• **INFORMATION**:

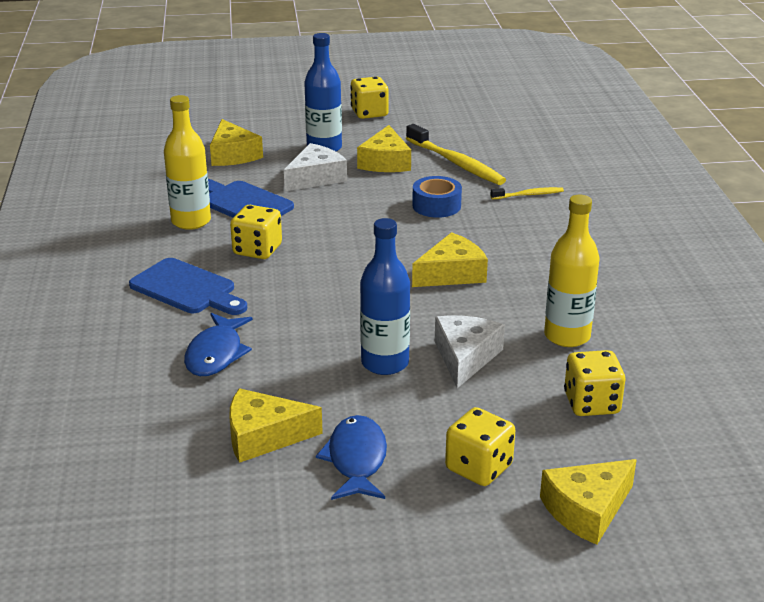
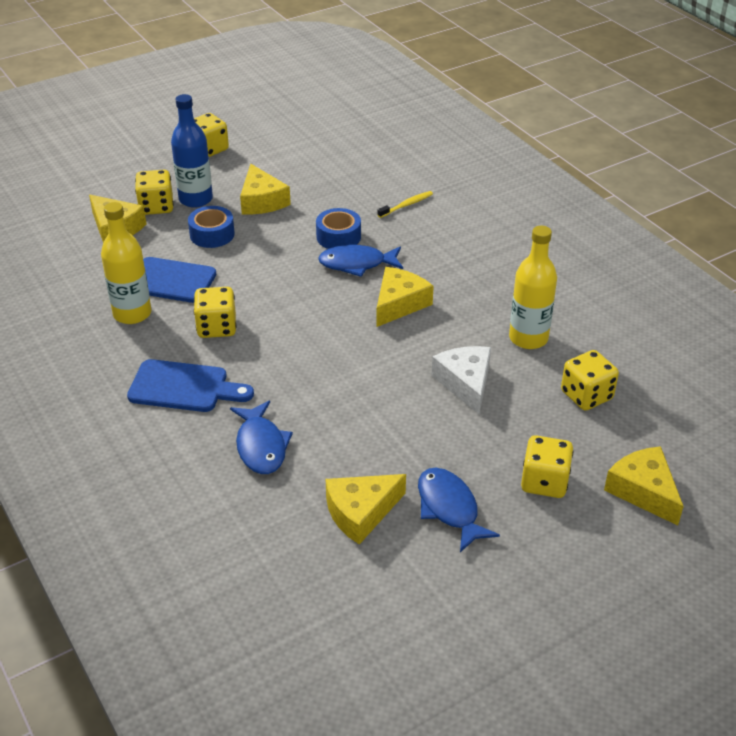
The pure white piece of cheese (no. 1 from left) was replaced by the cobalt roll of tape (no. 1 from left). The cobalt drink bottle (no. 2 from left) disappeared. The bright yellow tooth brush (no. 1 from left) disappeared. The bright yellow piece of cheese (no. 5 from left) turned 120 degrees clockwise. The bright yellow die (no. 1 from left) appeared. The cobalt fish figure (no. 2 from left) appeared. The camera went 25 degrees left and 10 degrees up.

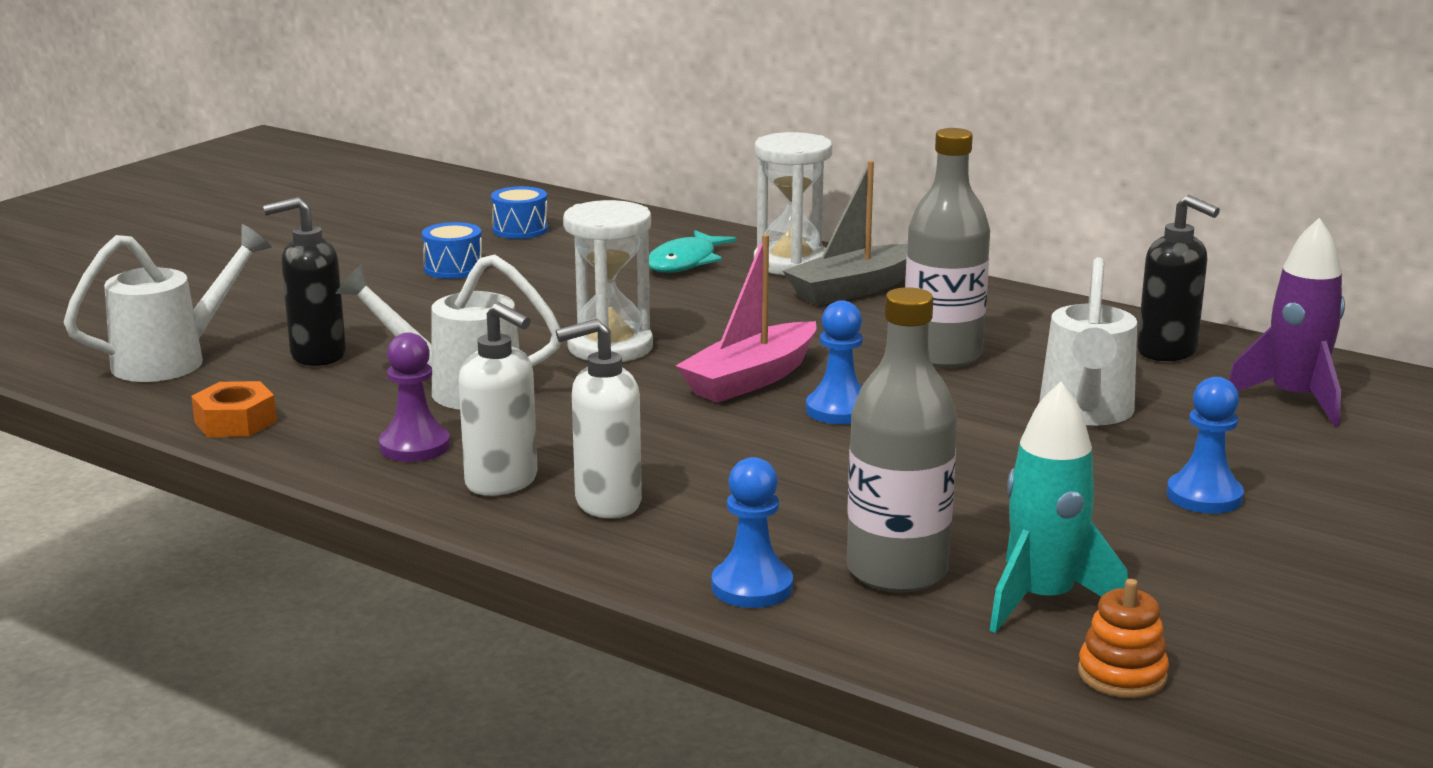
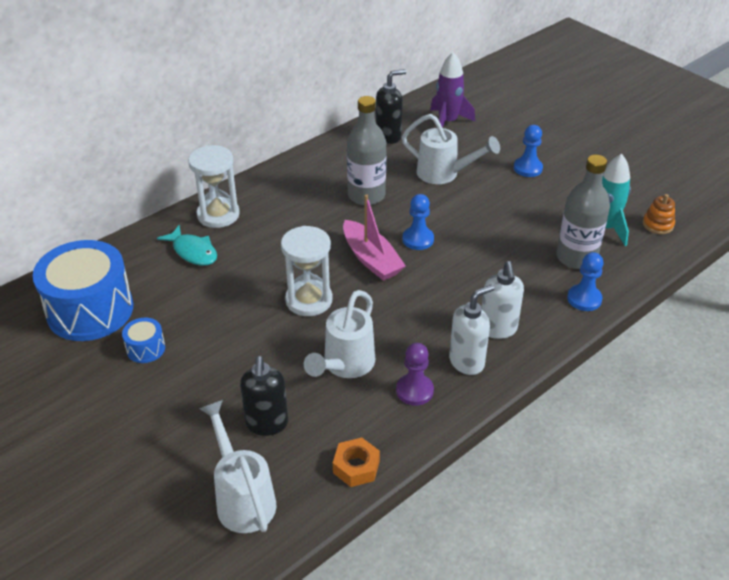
The cobalt snare drum (no. 2 from left in the first image) changed to 2.32 times the size. The gray toy boat disappeared. The camera went 75 degrees left and 20 degrees up.

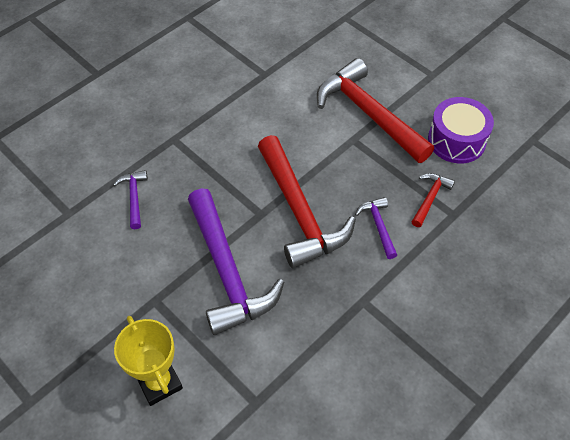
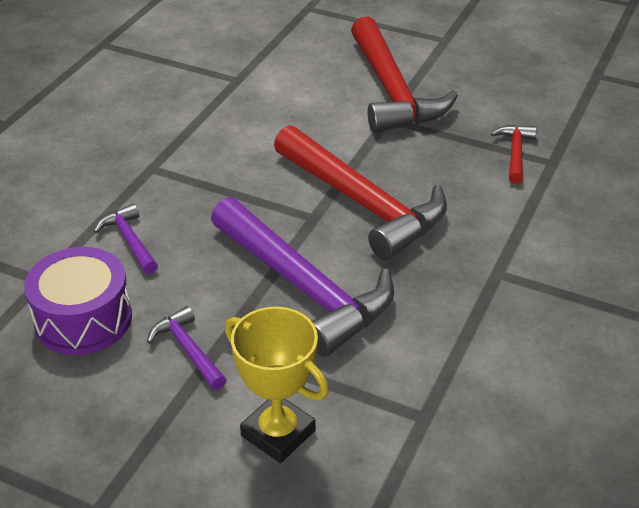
The red claw hammer (no. 2 from left) turned 135 degrees counterclockwise. The purple claw hammer (no. 3 from left in the first image) moved. The purple snare drum moved. The camera went 20 degrees left and 15 degrees down.

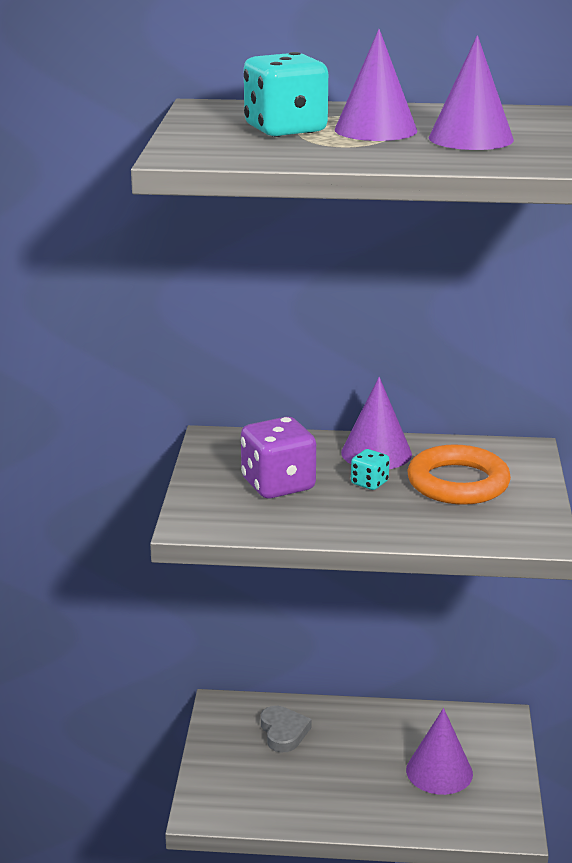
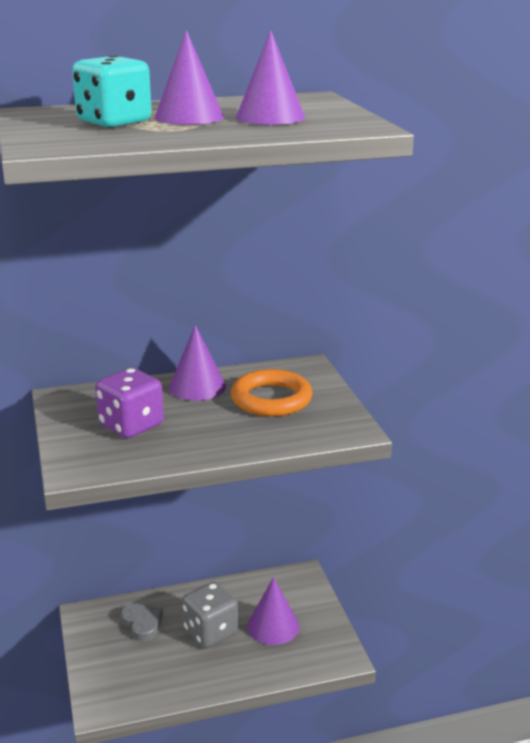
The aqua die (no. 2 from left) disappeared. The gray die appeared. The camera went 20 degrees left and 0 degrees up.

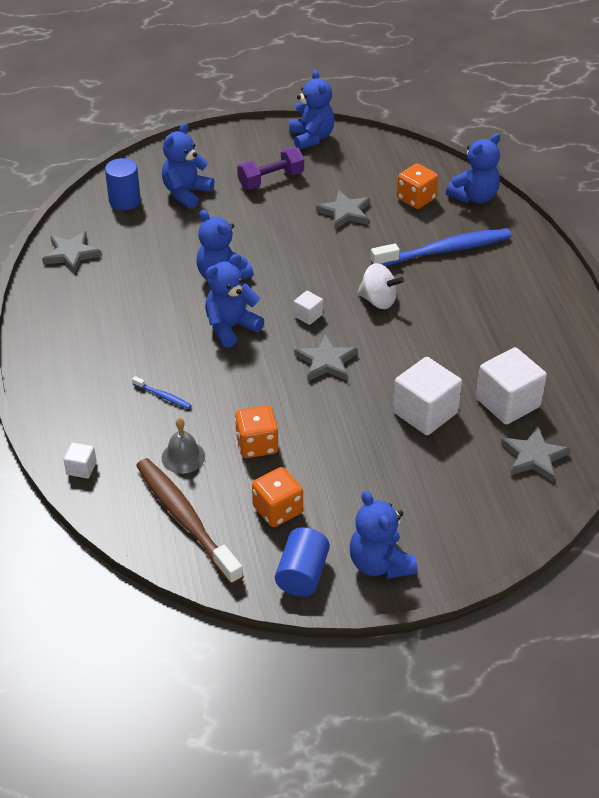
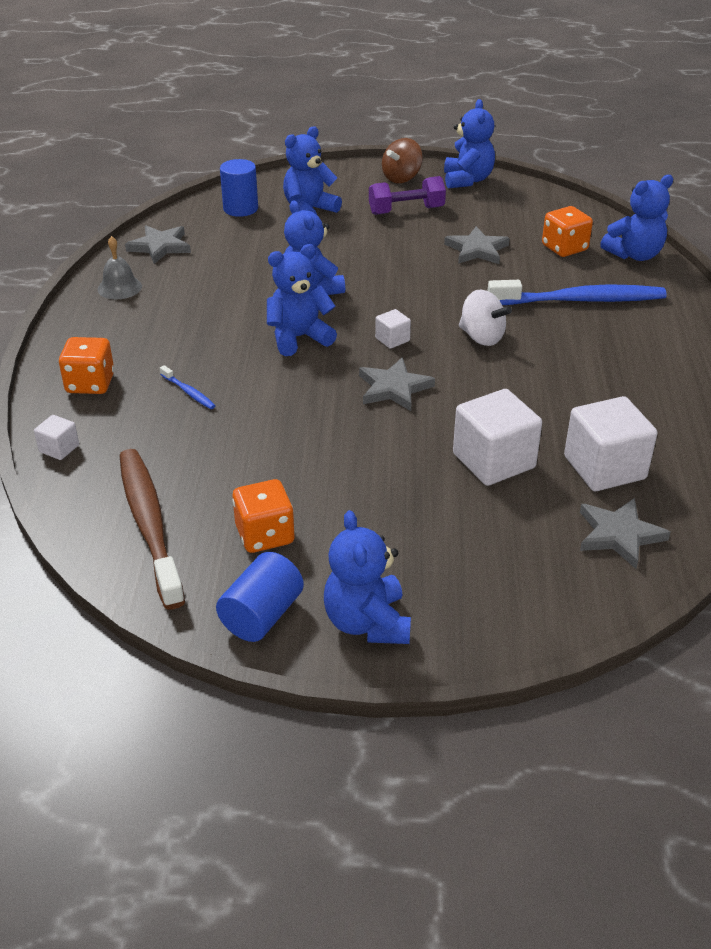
The gray hand bell moved. The bright orange die (no. 1 from left) moved. The russet toy top appeared. The camera went 15 degrees right and 5 degrees down.

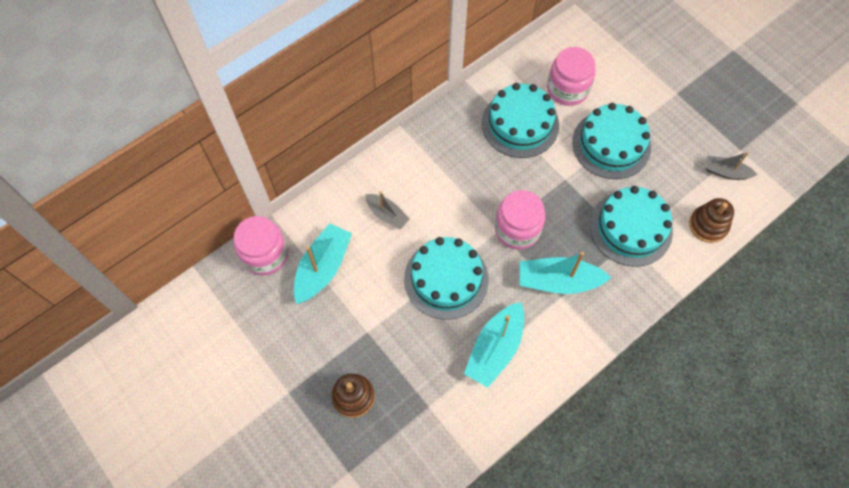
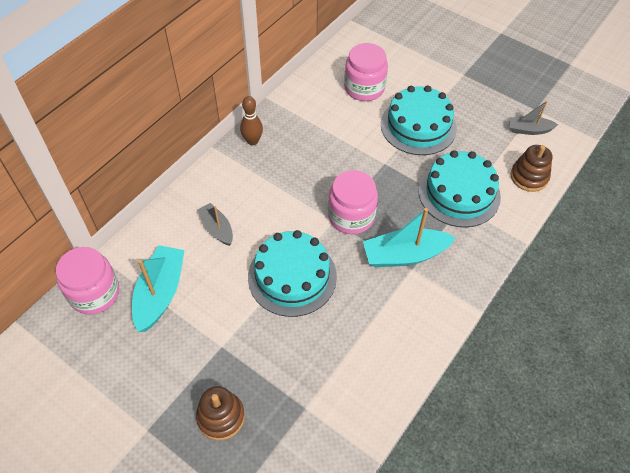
The gray toy boat (no. 1 from left) turned 150 degrees counterclockwise. The aqua toy boat (no. 2 from left) disappeared. The aqua layer cake (no. 2 from left) disappeared. The russet tenpin appeared. The camera went 15 degrees left and 10 degrees down.

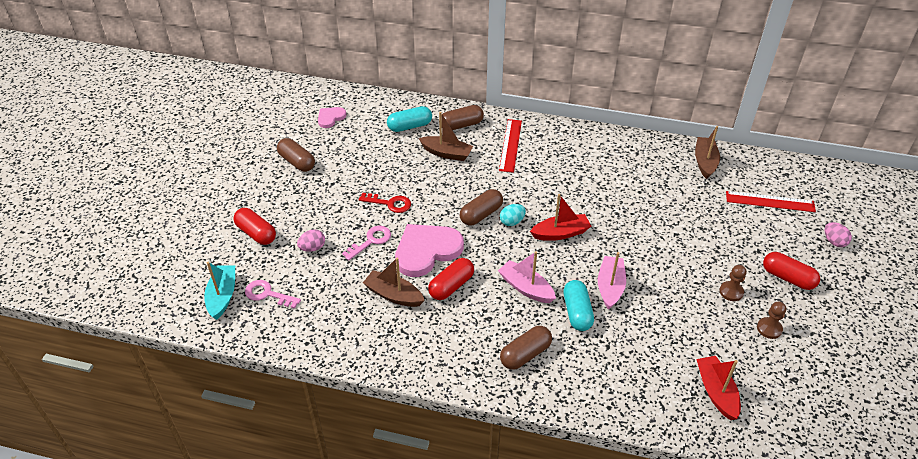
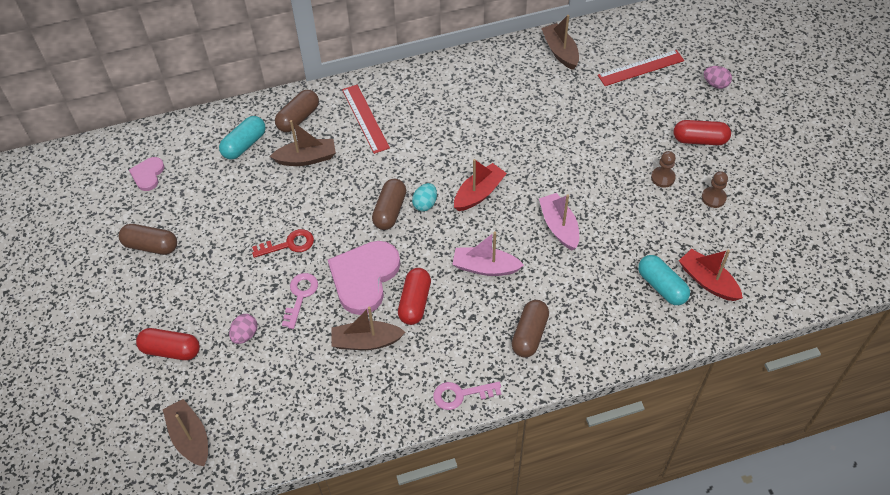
The aqua toy boat became the russet toy boat (no. 1 from left). The rosy key (no. 1 from left in the first image) moved. The aqua pill (no. 2 from left) moved. The camera went 30 degrees left and 10 degrees up.

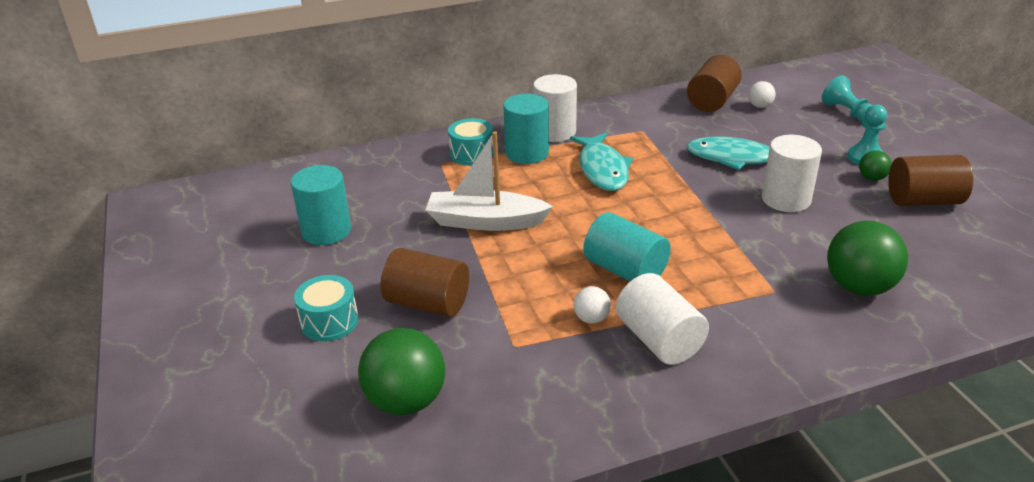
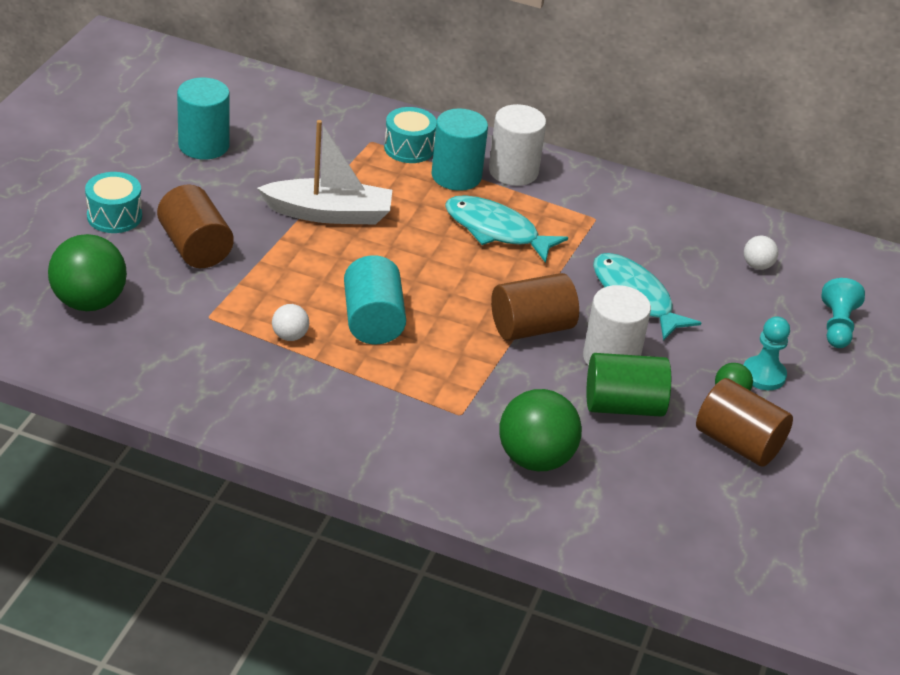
The pure white toy boat turned 135 degrees clockwise. The aqua fish figure (no. 1 from left) turned 90 degrees clockwise. The pure white cylinder (no. 2 from left) disappeared. The russet cylinder (no. 2 from left) moved. The emerald cylinder appeared. The camera went 35 degrees right and 5 degrees up.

• **YOUR ASSIGNMENT**:
What is needed is an exact repeat of the records, with every picture left out.

• **SOLVED EXERCISE**:
The pure white piece of cheese (no. 1 from left) was replaced by the cobalt roll of tape (no. 1 from left). The cobalt drink bottle (no. 2 from left) disappeared. The bright yellow tooth brush (no. 1 from left) disappeared. The bright yellow piece of cheese (no. 5 from left) turned 120 degrees clockwise. The bright yellow die (no. 1 from left) appeared. The cobalt fish figure (no. 2 from left) appeared. The camera went 25 degrees left and 10 degrees up.

The cobalt snare drum (no. 2 from left in the first image) changed to 2.32 times the size. The gray toy boat disappeared. The camera went 75 degrees left and 20 degrees up.

The red claw hammer (no. 2 from left) turned 135 degrees counterclockwise. The purple claw hammer (no. 3 from left in the first image) moved. The purple snare drum moved. The camera went 20 degrees left and 15 degrees down.

The aqua die (no. 2 from left) disappeared. The gray die appeared. The camera went 20 degrees left and 0 degrees up.

The gray hand bell moved. The bright orange die (no. 1 from left) moved. The russet toy top appeared. The camera went 15 degrees right and 5 degrees down.

The gray toy boat (no. 1 from left) turned 150 degrees counterclockwise. The aqua toy boat (no. 2 from left) disappeared. The aqua layer cake (no. 2 from left) disappeared. The russet tenpin appeared. The camera went 15 degrees left and 10 degrees down.

The aqua toy boat became the russet toy boat (no. 1 from left). The rosy key (no. 1 from left in the first image) moved. The aqua pill (no. 2 from left) moved. The camera went 30 degrees left and 10 degrees up.

The pure white toy boat turned 135 degrees clockwise. The aqua fish figure (no. 1 from left) turned 90 degrees clockwise. The pure white cylinder (no. 2 from left) disappeared. The russet cylinder (no. 2 from left) moved. The emerald cylinder appeared. The camera went 35 degrees right and 5 degrees up.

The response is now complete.